* [Exercise objective]: Pictures are to be left out, and the rest of the records reproduced exactly.

* [Given entries]:

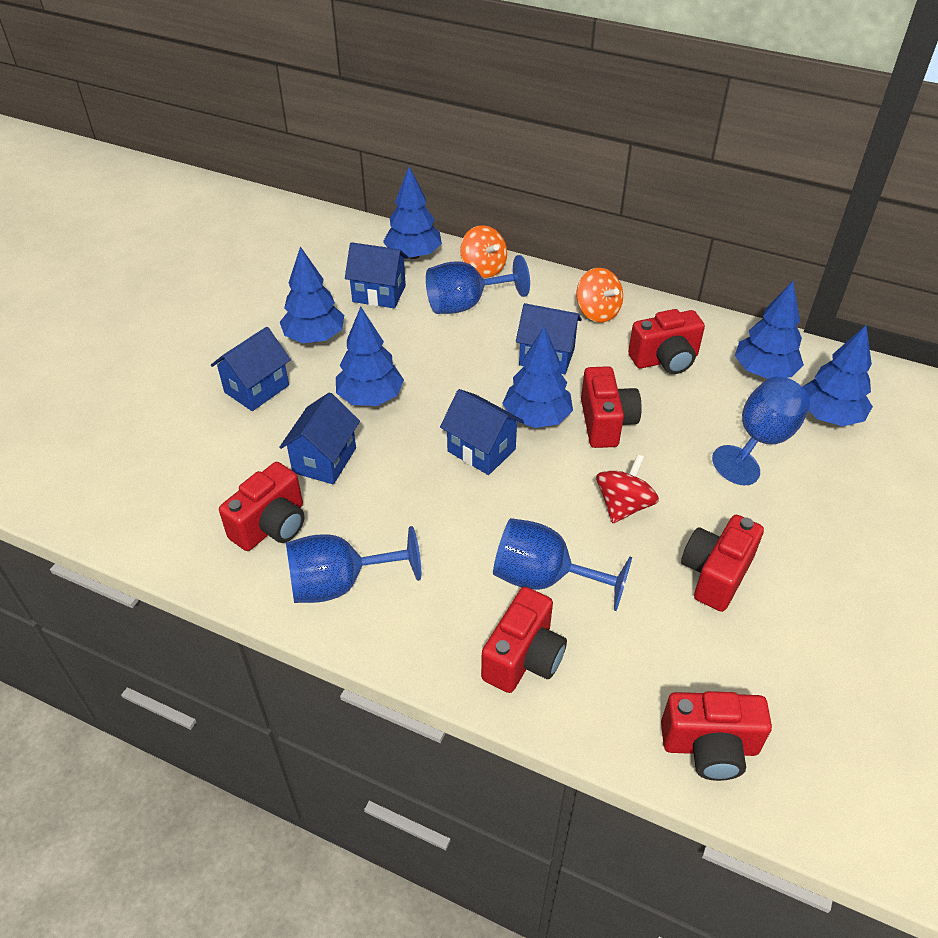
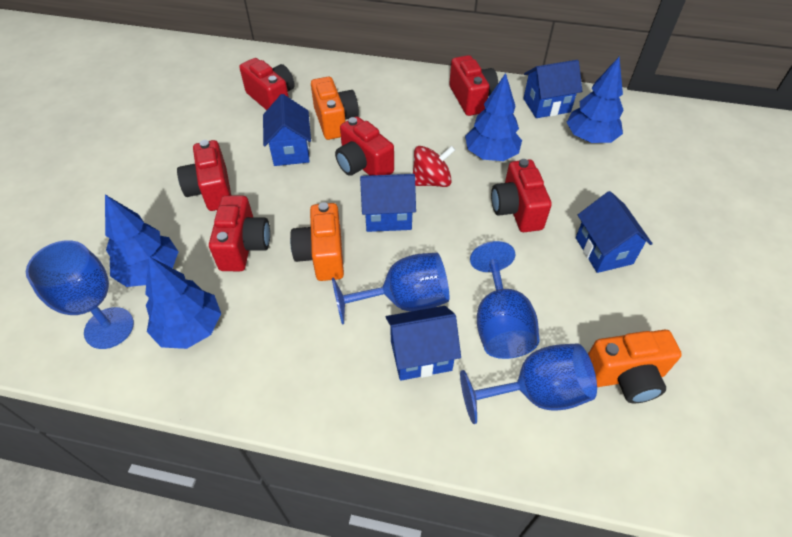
blue tree: [280,246,344,343] [336,307,404,406] [383,167,442,259] [502,327,573,428] [735,281,804,379] [802,325,873,426] = 6 -> [105,194,179,287] [145,256,221,349] [465,73,522,161] [566,57,623,143] = 4
orange camera: none = 0 -> [290,202,344,281] [311,77,359,140] [588,330,682,403] = 3
orange spinning top: [460,225,507,278] [576,268,623,323] = 2 -> none = 0

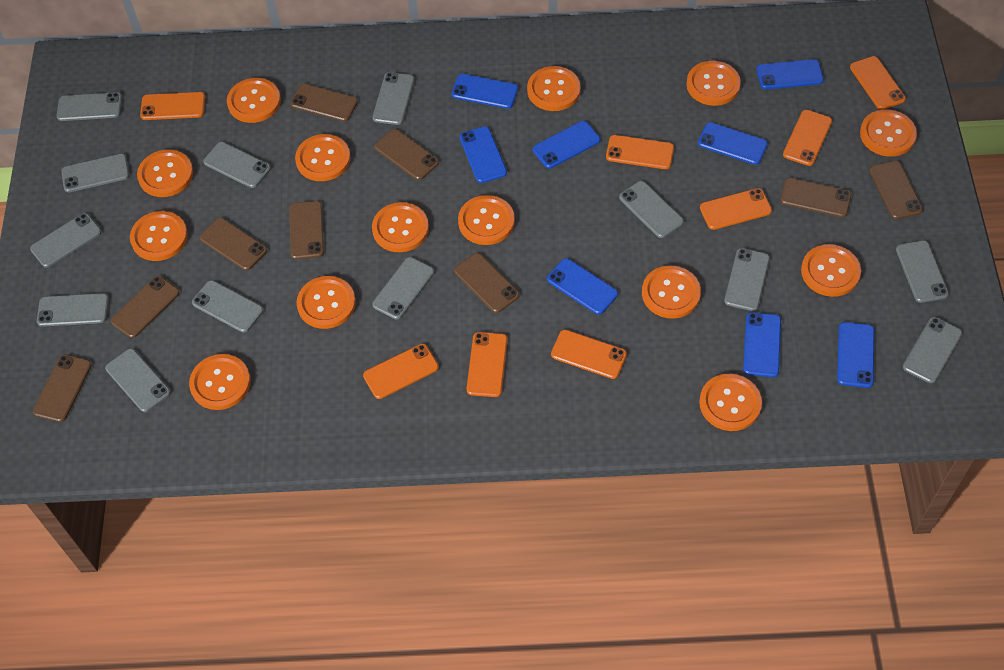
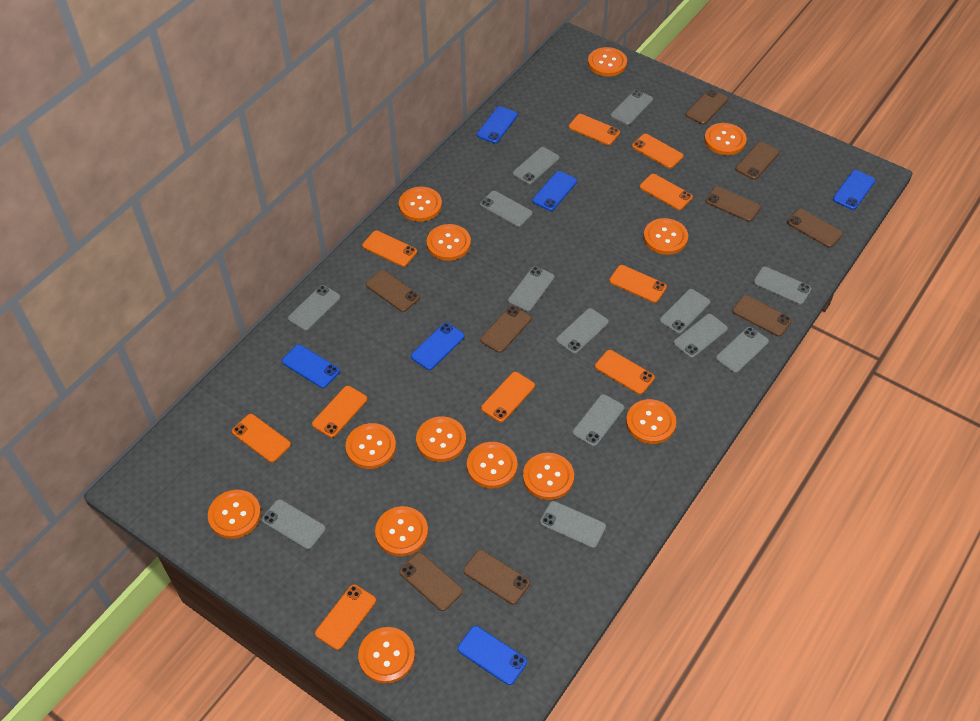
blue phone: [451,74,518,109] [459,126,507,183] [533,121,600,169] [547,258,618,315] [698,122,768,165] [743,312,781,377] [756,59,824,89] [837,322,874,388] = 8 -> [282,344,340,388] [411,323,465,370] [458,626,527,685] [477,106,518,143] [532,171,577,211] [833,170,875,210] = 6
orange button: [130,211,188,261] [137,150,193,197] [189,354,250,410] [227,78,281,123] [295,134,351,181] [297,276,356,329] [372,202,429,252] [458,195,515,245] [527,66,581,111] [642,266,701,319] [686,61,741,106] [699,374,762,431] [801,244,861,297] [860,110,917,157] = 14 -> [208,490,261,539] [345,423,396,469] [358,627,415,684] [375,506,428,556] [399,187,442,222] [416,416,466,462] [427,224,471,261] [467,442,518,489] [523,453,574,500] [588,47,627,77] [626,399,676,444] [643,218,688,255] [704,123,747,155] = 13
orange phone: [140,92,205,120] [363,344,439,399] [467,332,507,397] [551,330,627,379] [606,135,674,169] [700,188,772,230] [783,110,832,166] [850,56,906,110] = 8 -> [232,414,291,462] [312,386,367,438] [315,584,376,650] [362,230,417,267] [481,372,535,422] [569,114,620,145] [595,350,655,394] [609,265,667,303] [632,134,683,169] [640,174,693,210] = 10

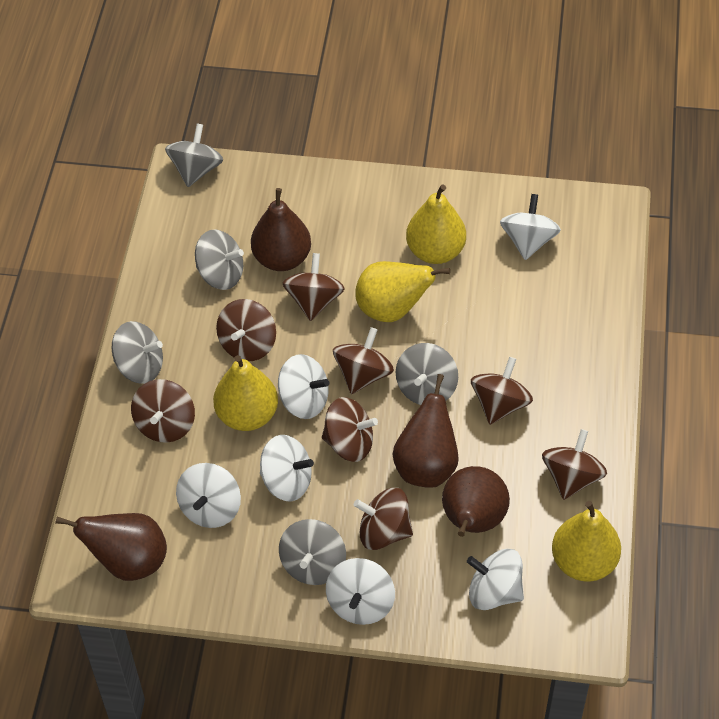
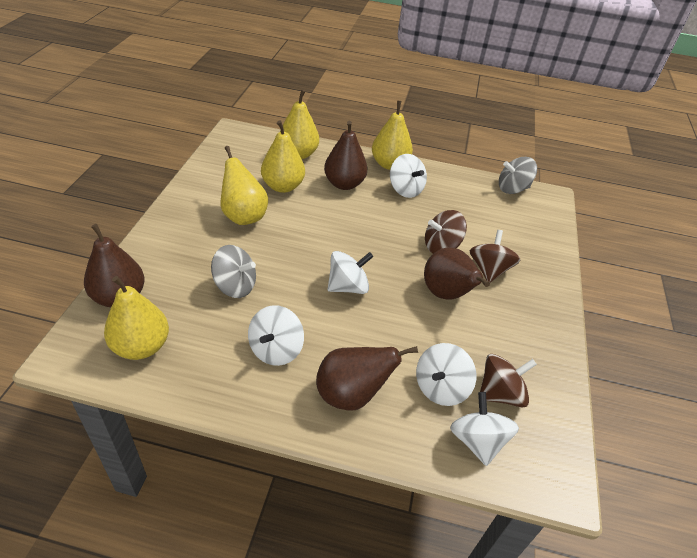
brown spinning top: [131,379,195,443] [216,299,276,361] [283,253,345,321] [322,397,378,462] [333,327,394,394] [354,488,413,550] [471,357,533,425] [542,429,607,500] = 8 -> [425,210,467,254] [470,230,520,283] [480,354,537,408] = 3
grey spinning top: [112,321,163,384] [165,123,223,187] [195,229,244,290] [279,519,346,585] [396,343,458,405] = 5 -> [211,245,256,298] [499,157,537,194] = 2
white spinning top: [176,463,241,528] [260,435,314,501] [278,354,329,419] [326,558,395,625] [467,549,524,610] [500,194,561,260] = 6 -> [248,305,304,366] [328,251,373,294] [390,154,427,198] [416,343,476,406] [450,392,519,466] = 5
yellow pear: [213,355,278,431] [355,261,450,322] [406,185,466,264] [552,501,621,582] = 4 -> [104,276,169,360] [221,146,268,225] [261,120,305,193] [280,90,319,159] [372,101,413,170] = 5

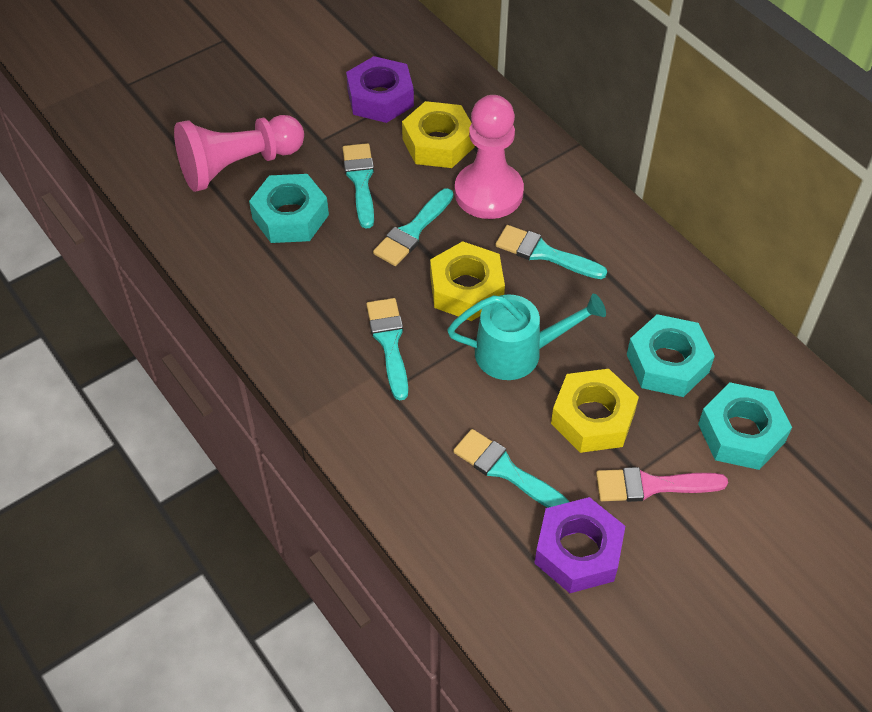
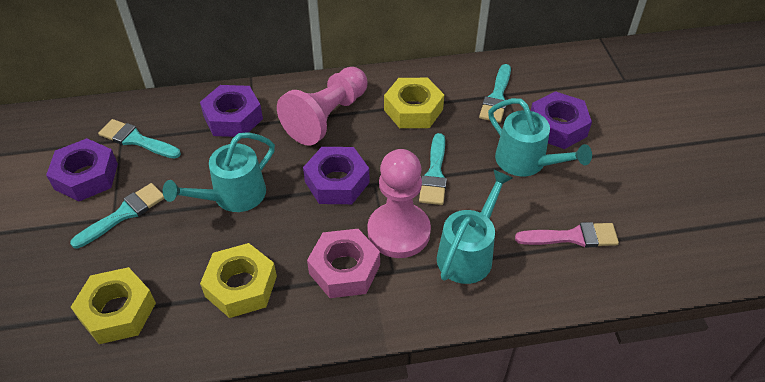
pink nut: none = 0 -> [307,229,380,298] = 1
purple nut: [346,56,414,123] [535,497,625,593] = 2 -> [46,138,118,201] [200,85,263,137] [303,147,370,204] [531,91,592,149] = 4
turquoise brush: [343,143,374,229] [366,298,408,401] [373,188,453,266] [453,429,569,508] [495,225,607,279] = 5 -> [70,183,165,249] [98,119,181,159] [419,133,447,205] [479,64,511,123] = 4
turquoise nut: [249,174,329,243] [627,314,715,397] [698,382,792,470] = 3 -> none = 0
turquoise watering can: [447,294,606,380] = 1 -> [163,132,275,212] [437,169,512,284] [488,98,592,176] = 3

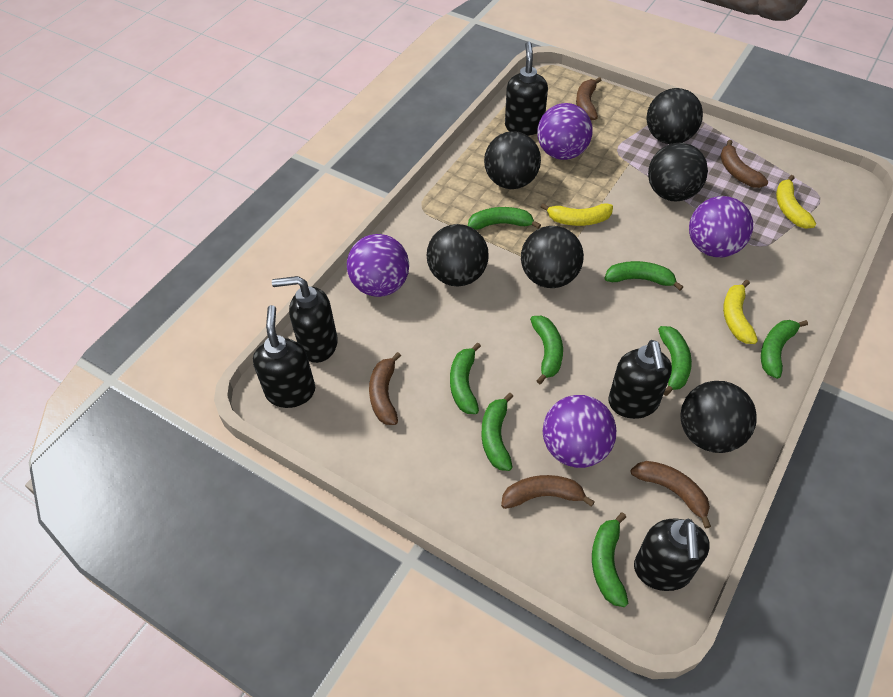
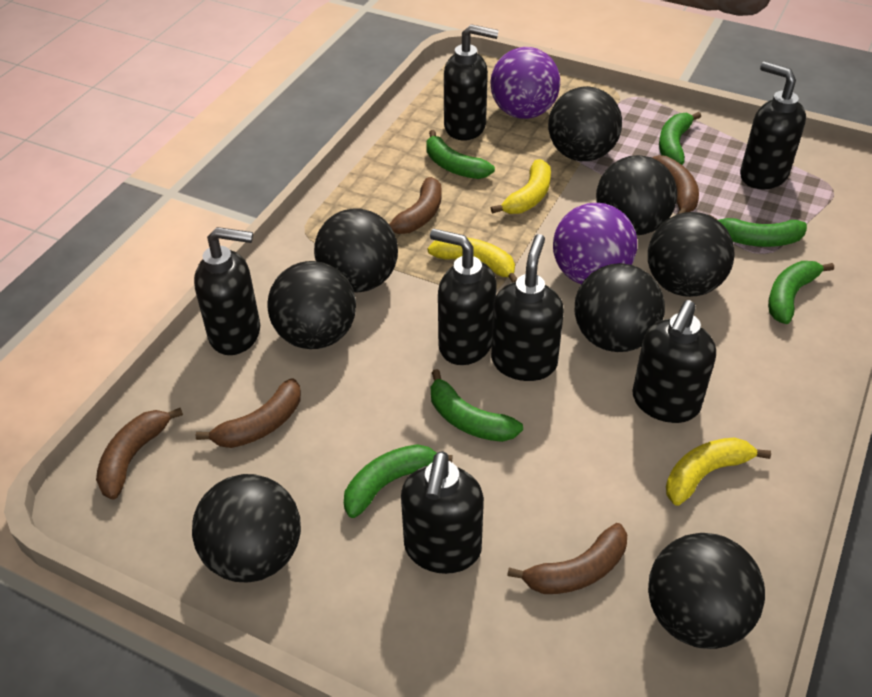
black ball: [427,224,489,286] [484,131,541,189] [521,226,584,288] [647,88,703,144] [648,143,708,202] [680,381,757,453] = 6 -> [192,474,301,582] [267,261,356,349] [314,208,398,293] [548,86,622,161] [575,263,665,352] [596,155,677,235] [648,212,735,297] [648,533,765,649] = 8
black soap dispenser: [253,305,315,408] [272,276,338,363] [505,41,548,136] [608,340,672,419] [634,518,710,591] = 5 -> [194,227,260,355] [401,451,484,574] [430,229,497,365] [444,24,499,140] [491,234,564,381] [633,300,716,423] [740,61,806,189] = 7
green banana: [450,342,481,414] [468,207,541,230] [482,393,514,471] [530,316,563,384] [592,512,628,607] [604,261,683,290] [658,326,692,396] [761,320,808,379] = 8 -> [344,444,453,518] [426,130,495,179] [431,369,523,442] [659,112,701,165] [709,214,807,247] [768,261,834,324] = 6
purple ball: [347,234,409,297] [537,103,593,160] [543,395,616,468] [689,196,753,257] = 4 -> [490,47,560,119] [553,203,637,284] = 2

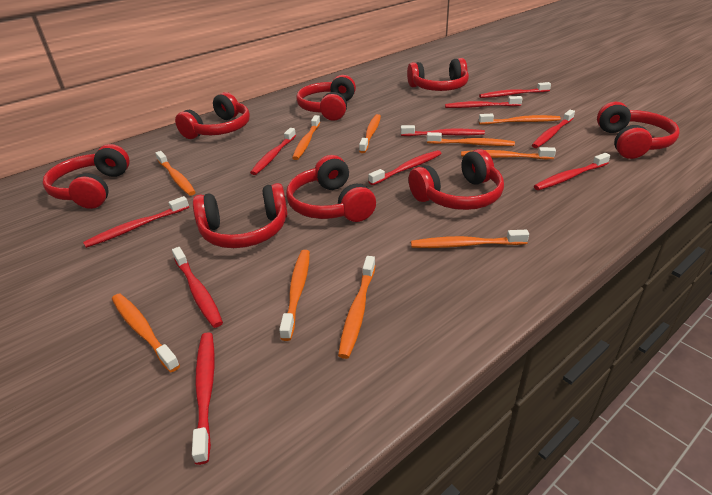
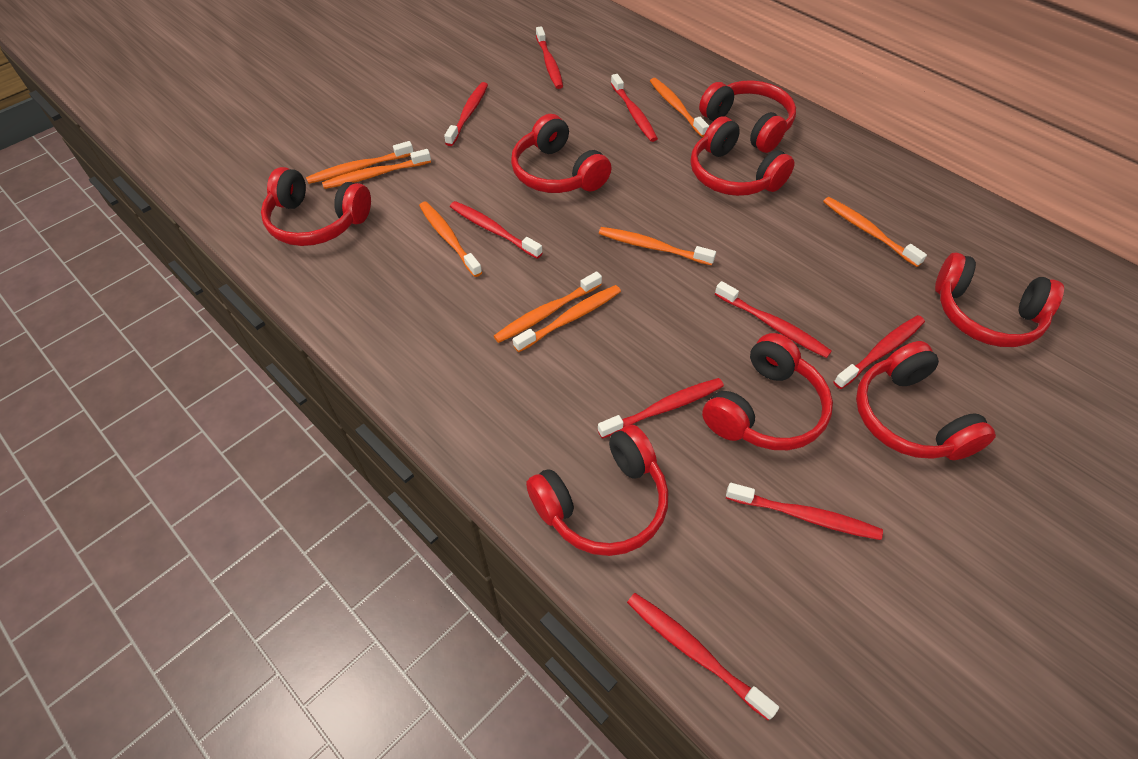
orange toothbrush: [112,294,180,372] [155,151,196,196] [279,250,310,341] [292,115,321,160] [338,256,376,359] [359,114,381,153] [411,230,529,248] [427,132,515,146] [461,147,556,159] [479,114,561,124] = 10 -> [306,141,413,184] [322,149,431,189] [419,202,482,277] [494,271,602,343] [513,285,621,352] [599,227,716,265] [650,78,709,137] [823,197,927,267] = 8
red toothbrush: [83,196,189,248] [172,247,223,328] [192,332,215,465] [250,128,296,175] [368,150,442,185] [401,125,485,136] [445,96,523,108] [479,82,551,98] [532,110,575,148] [534,153,610,190] = 10 -> [444,82,488,146] [450,201,542,259] [536,26,563,89] [598,378,724,439] [611,74,658,142] [627,593,779,720] [715,281,832,358] [726,483,883,540] [833,315,925,389] = 9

* [Exercise solution]:
blue tree: [280,246,344,343] [336,307,404,406] [383,167,442,259] [502,327,573,428] [735,281,804,379] [802,325,873,426] = 6 -> [105,194,179,287] [145,256,221,349] [465,73,522,161] [566,57,623,143] = 4
orange camera: none = 0 -> [290,202,344,281] [311,77,359,140] [588,330,682,403] = 3
orange spinning top: [460,225,507,278] [576,268,623,323] = 2 -> none = 0

blue phone: [451,74,518,109] [459,126,507,183] [533,121,600,169] [547,258,618,315] [698,122,768,165] [743,312,781,377] [756,59,824,89] [837,322,874,388] = 8 -> [282,344,340,388] [411,323,465,370] [458,626,527,685] [477,106,518,143] [532,171,577,211] [833,170,875,210] = 6
orange button: [130,211,188,261] [137,150,193,197] [189,354,250,410] [227,78,281,123] [295,134,351,181] [297,276,356,329] [372,202,429,252] [458,195,515,245] [527,66,581,111] [642,266,701,319] [686,61,741,106] [699,374,762,431] [801,244,861,297] [860,110,917,157] = 14 -> [208,490,261,539] [345,423,396,469] [358,627,415,684] [375,506,428,556] [399,187,442,222] [416,416,466,462] [427,224,471,261] [467,442,518,489] [523,453,574,500] [588,47,627,77] [626,399,676,444] [643,218,688,255] [704,123,747,155] = 13
orange phone: [140,92,205,120] [363,344,439,399] [467,332,507,397] [551,330,627,379] [606,135,674,169] [700,188,772,230] [783,110,832,166] [850,56,906,110] = 8 -> [232,414,291,462] [312,386,367,438] [315,584,376,650] [362,230,417,267] [481,372,535,422] [569,114,620,145] [595,350,655,394] [609,265,667,303] [632,134,683,169] [640,174,693,210] = 10

brown spinning top: [131,379,195,443] [216,299,276,361] [283,253,345,321] [322,397,378,462] [333,327,394,394] [354,488,413,550] [471,357,533,425] [542,429,607,500] = 8 -> [425,210,467,254] [470,230,520,283] [480,354,537,408] = 3
grey spinning top: [112,321,163,384] [165,123,223,187] [195,229,244,290] [279,519,346,585] [396,343,458,405] = 5 -> [211,245,256,298] [499,157,537,194] = 2
white spinning top: [176,463,241,528] [260,435,314,501] [278,354,329,419] [326,558,395,625] [467,549,524,610] [500,194,561,260] = 6 -> [248,305,304,366] [328,251,373,294] [390,154,427,198] [416,343,476,406] [450,392,519,466] = 5
yellow pear: [213,355,278,431] [355,261,450,322] [406,185,466,264] [552,501,621,582] = 4 -> [104,276,169,360] [221,146,268,225] [261,120,305,193] [280,90,319,159] [372,101,413,170] = 5

pink nut: none = 0 -> [307,229,380,298] = 1
purple nut: [346,56,414,123] [535,497,625,593] = 2 -> [46,138,118,201] [200,85,263,137] [303,147,370,204] [531,91,592,149] = 4
turquoise brush: [343,143,374,229] [366,298,408,401] [373,188,453,266] [453,429,569,508] [495,225,607,279] = 5 -> [70,183,165,249] [98,119,181,159] [419,133,447,205] [479,64,511,123] = 4
turquoise nut: [249,174,329,243] [627,314,715,397] [698,382,792,470] = 3 -> none = 0
turquoise watering can: [447,294,606,380] = 1 -> [163,132,275,212] [437,169,512,284] [488,98,592,176] = 3

black ball: [427,224,489,286] [484,131,541,189] [521,226,584,288] [647,88,703,144] [648,143,708,202] [680,381,757,453] = 6 -> [192,474,301,582] [267,261,356,349] [314,208,398,293] [548,86,622,161] [575,263,665,352] [596,155,677,235] [648,212,735,297] [648,533,765,649] = 8
black soap dispenser: [253,305,315,408] [272,276,338,363] [505,41,548,136] [608,340,672,419] [634,518,710,591] = 5 -> [194,227,260,355] [401,451,484,574] [430,229,497,365] [444,24,499,140] [491,234,564,381] [633,300,716,423] [740,61,806,189] = 7
green banana: [450,342,481,414] [468,207,541,230] [482,393,514,471] [530,316,563,384] [592,512,628,607] [604,261,683,290] [658,326,692,396] [761,320,808,379] = 8 -> [344,444,453,518] [426,130,495,179] [431,369,523,442] [659,112,701,165] [709,214,807,247] [768,261,834,324] = 6
purple ball: [347,234,409,297] [537,103,593,160] [543,395,616,468] [689,196,753,257] = 4 -> [490,47,560,119] [553,203,637,284] = 2

orange toothbrush: [112,294,180,372] [155,151,196,196] [279,250,310,341] [292,115,321,160] [338,256,376,359] [359,114,381,153] [411,230,529,248] [427,132,515,146] [461,147,556,159] [479,114,561,124] = 10 -> [306,141,413,184] [322,149,431,189] [419,202,482,277] [494,271,602,343] [513,285,621,352] [599,227,716,265] [650,78,709,137] [823,197,927,267] = 8
red toothbrush: [83,196,189,248] [172,247,223,328] [192,332,215,465] [250,128,296,175] [368,150,442,185] [401,125,485,136] [445,96,523,108] [479,82,551,98] [532,110,575,148] [534,153,610,190] = 10 -> [444,82,488,146] [450,201,542,259] [536,26,563,89] [598,378,724,439] [611,74,658,142] [627,593,779,720] [715,281,832,358] [726,483,883,540] [833,315,925,389] = 9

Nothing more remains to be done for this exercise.